**WRITTEN TASK**
Locate the string "parking" in the records below. Copy every line where it occurs.

**MATERIAL TO PROCESS**
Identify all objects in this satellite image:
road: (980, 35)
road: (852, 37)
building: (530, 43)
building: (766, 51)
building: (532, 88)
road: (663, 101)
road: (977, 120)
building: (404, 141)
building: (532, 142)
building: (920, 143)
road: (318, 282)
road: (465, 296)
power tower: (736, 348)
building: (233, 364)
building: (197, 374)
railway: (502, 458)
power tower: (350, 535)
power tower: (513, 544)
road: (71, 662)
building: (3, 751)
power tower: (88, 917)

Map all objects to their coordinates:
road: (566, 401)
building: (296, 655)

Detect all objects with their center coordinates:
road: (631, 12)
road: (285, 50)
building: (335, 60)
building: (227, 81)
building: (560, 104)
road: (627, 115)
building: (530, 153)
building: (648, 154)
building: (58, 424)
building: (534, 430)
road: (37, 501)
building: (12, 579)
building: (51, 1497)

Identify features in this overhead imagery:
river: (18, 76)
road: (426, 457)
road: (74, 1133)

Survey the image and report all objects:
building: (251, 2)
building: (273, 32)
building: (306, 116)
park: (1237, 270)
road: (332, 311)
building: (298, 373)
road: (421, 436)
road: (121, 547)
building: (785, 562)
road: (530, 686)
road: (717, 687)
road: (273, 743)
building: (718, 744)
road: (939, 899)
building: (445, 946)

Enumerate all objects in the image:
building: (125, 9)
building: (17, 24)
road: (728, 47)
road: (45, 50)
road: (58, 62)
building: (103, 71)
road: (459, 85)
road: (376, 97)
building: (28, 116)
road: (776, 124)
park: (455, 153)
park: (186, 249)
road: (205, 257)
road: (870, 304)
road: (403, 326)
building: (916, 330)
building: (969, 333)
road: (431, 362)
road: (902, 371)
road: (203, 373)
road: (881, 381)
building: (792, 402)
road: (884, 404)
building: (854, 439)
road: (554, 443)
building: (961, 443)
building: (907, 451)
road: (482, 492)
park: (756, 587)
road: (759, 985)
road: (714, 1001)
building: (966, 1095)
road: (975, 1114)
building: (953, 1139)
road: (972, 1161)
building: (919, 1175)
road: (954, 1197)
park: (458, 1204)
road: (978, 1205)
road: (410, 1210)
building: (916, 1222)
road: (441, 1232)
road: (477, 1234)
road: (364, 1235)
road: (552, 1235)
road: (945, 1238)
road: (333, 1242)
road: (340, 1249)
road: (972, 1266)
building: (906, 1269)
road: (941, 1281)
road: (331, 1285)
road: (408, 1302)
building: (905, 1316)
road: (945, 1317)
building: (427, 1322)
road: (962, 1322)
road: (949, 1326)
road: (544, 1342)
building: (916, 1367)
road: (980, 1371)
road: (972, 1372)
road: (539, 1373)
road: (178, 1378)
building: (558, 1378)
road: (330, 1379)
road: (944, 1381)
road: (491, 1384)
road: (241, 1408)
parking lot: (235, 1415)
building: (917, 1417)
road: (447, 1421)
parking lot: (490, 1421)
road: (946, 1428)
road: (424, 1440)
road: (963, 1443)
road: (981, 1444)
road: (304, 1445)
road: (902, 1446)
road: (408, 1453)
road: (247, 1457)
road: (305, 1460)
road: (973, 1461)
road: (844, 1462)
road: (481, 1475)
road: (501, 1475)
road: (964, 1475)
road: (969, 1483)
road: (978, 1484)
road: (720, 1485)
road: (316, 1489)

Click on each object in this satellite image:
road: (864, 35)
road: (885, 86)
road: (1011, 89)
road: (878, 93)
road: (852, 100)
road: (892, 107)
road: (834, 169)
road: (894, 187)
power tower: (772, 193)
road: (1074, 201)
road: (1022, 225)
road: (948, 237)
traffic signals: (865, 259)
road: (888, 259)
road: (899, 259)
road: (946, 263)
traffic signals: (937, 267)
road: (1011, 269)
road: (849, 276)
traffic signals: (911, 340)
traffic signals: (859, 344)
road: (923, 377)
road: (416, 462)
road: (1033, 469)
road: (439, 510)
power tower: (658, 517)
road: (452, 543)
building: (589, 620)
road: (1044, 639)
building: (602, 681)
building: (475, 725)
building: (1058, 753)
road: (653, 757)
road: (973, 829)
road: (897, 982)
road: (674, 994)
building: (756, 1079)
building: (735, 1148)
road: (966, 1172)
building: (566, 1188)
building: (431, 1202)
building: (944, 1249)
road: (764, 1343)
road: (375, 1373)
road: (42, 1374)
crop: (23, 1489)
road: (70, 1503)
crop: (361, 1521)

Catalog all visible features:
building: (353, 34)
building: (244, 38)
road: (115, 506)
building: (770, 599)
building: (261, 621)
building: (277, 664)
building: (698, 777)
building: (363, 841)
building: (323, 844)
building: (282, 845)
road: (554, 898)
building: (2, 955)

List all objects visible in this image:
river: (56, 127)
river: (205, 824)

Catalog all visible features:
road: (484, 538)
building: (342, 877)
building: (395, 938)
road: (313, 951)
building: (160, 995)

**EXERCISE SOLUTION**
parking lot: (235, 1415)
parking lot: (490, 1421)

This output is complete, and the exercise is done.